── Supplied information ──

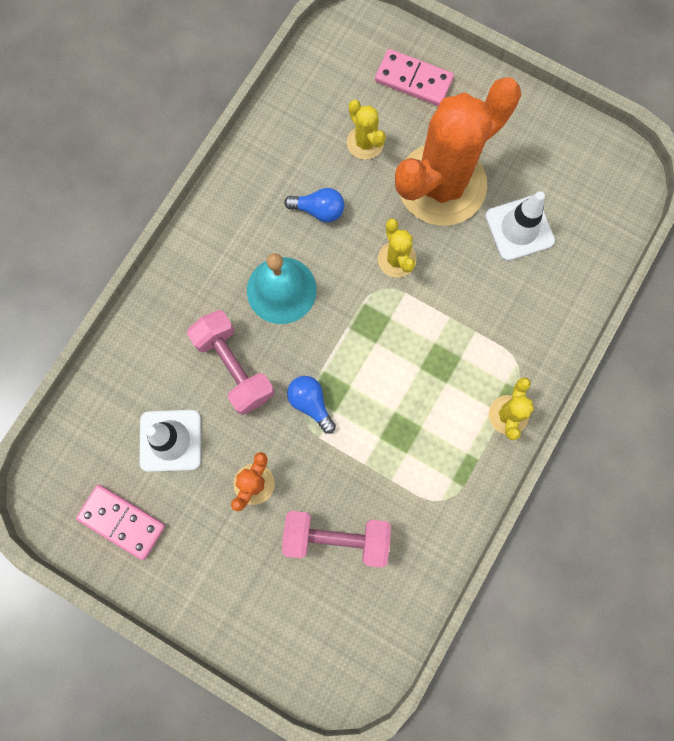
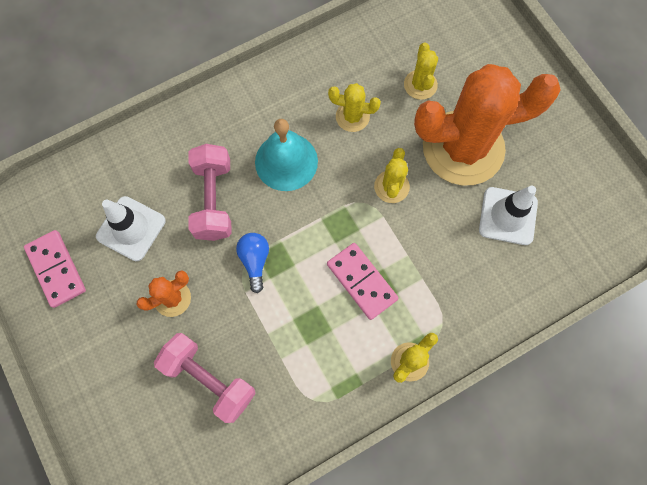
camera: 30 degrees right, 5 degrees down
(318, 210) = (352, 117): blue light bulb -> yellow cactus
(413, 80) = (488, 57): pink domino -> pink domino (362, 281)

───

**Aim of the exercise**.
Return the material exactly as given above, picture-free.

**Answer box**.
camera: 30 degrees right, 5 degrees down
(318, 210) = (352, 117): blue light bulb -> yellow cactus
(413, 80) = (488, 57): pink domino -> pink domino (362, 281)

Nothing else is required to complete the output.